▶ [What is expected]: From the records below, extract only the lines running from the line with "grey book 735, 285, 796, 332" to the line with "grey calculator 632, 239, 708, 307", both lines included, reproducing them exactly.

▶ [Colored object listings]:
>>>
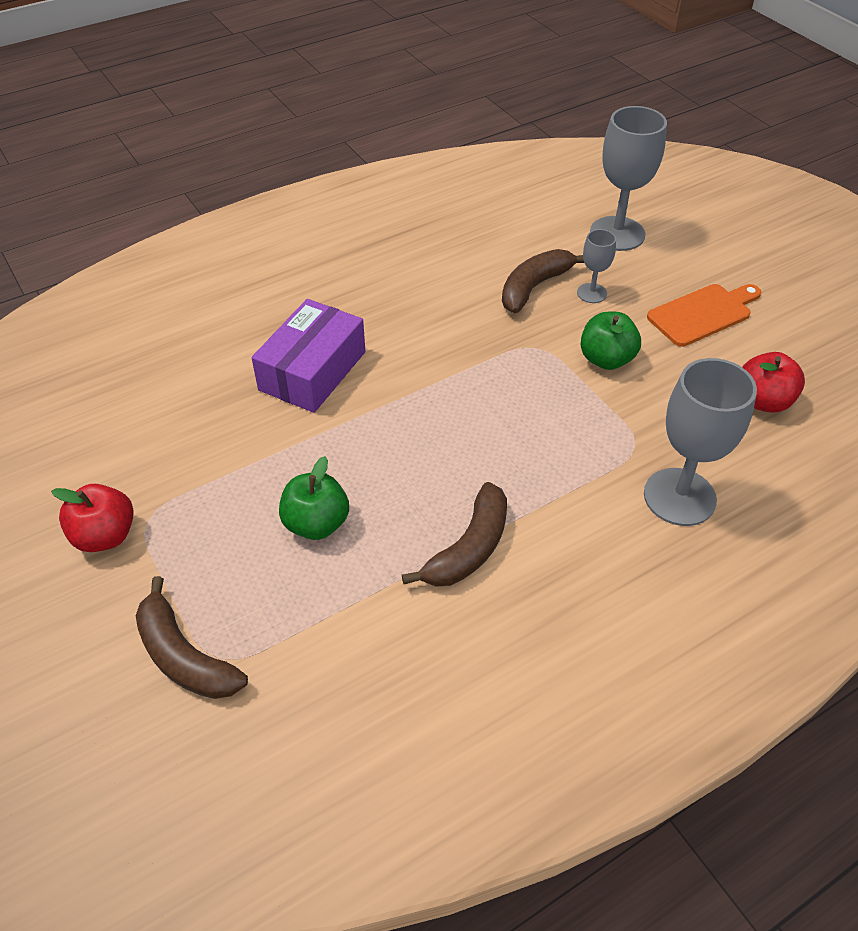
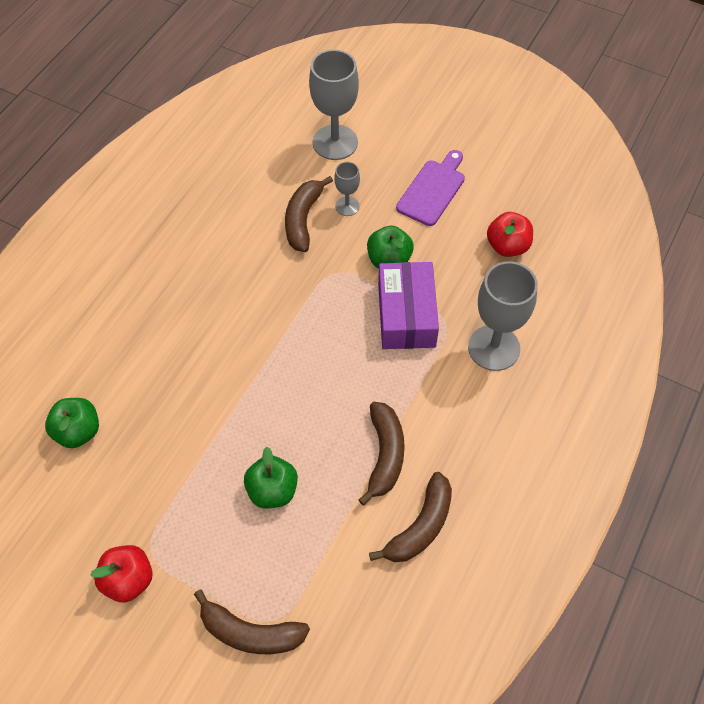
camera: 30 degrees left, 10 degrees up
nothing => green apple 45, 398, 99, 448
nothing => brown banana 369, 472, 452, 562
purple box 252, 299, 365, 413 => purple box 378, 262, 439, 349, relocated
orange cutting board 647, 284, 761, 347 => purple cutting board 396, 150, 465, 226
<<<
>>>
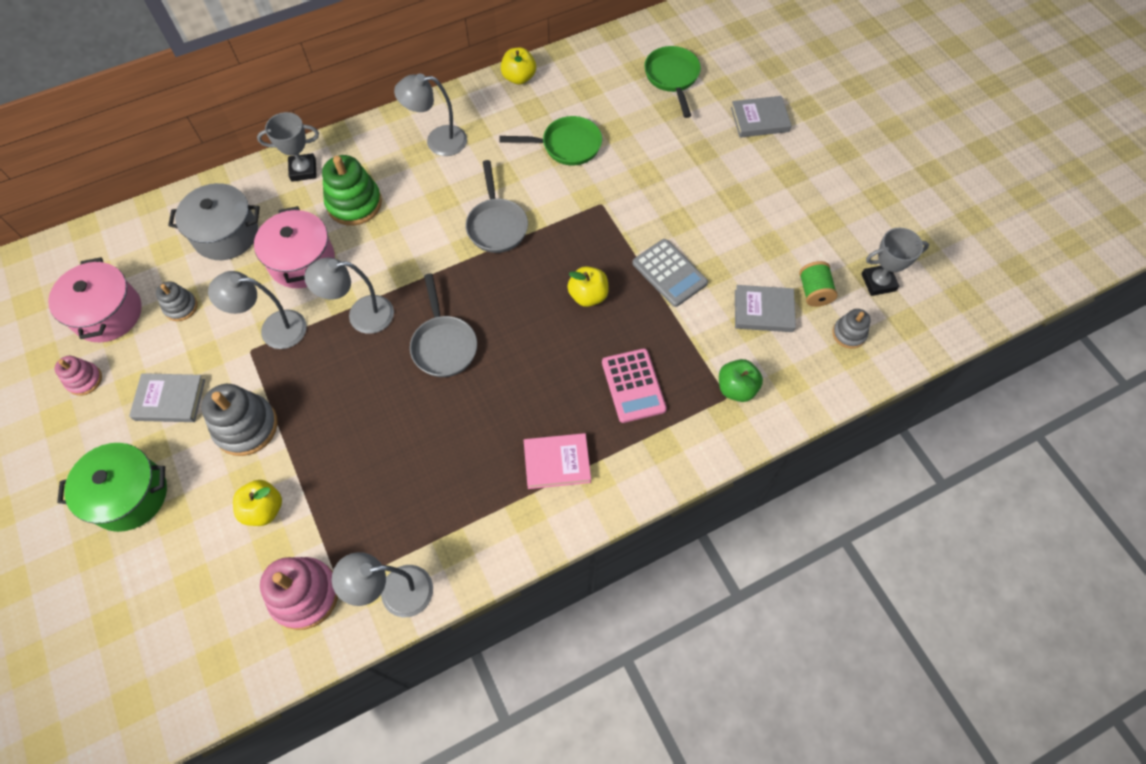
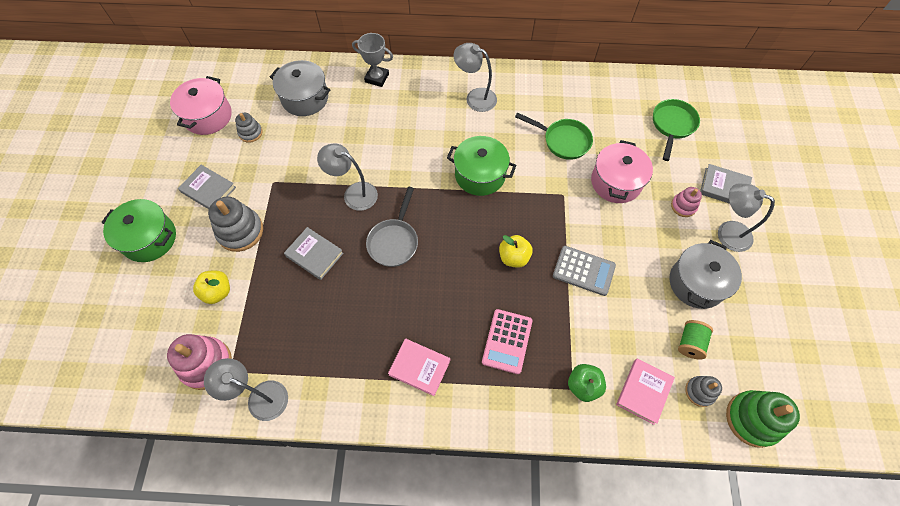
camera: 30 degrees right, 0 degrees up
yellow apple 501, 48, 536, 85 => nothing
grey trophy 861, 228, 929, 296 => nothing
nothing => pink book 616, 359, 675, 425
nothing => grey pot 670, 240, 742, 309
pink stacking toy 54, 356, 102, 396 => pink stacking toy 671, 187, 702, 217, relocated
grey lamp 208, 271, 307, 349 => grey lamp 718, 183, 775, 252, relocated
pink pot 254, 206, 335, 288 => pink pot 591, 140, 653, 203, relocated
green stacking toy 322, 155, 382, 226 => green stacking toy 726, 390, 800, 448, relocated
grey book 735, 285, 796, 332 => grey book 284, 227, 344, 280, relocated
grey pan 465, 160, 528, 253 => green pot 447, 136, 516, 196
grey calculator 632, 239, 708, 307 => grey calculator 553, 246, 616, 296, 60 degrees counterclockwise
<<<
▶ [Solution to this task]:
grey book 735, 285, 796, 332 => grey book 284, 227, 344, 280, relocated
grey pan 465, 160, 528, 253 => green pot 447, 136, 516, 196
grey calculator 632, 239, 708, 307 => grey calculator 553, 246, 616, 296, 60 degrees counterclockwise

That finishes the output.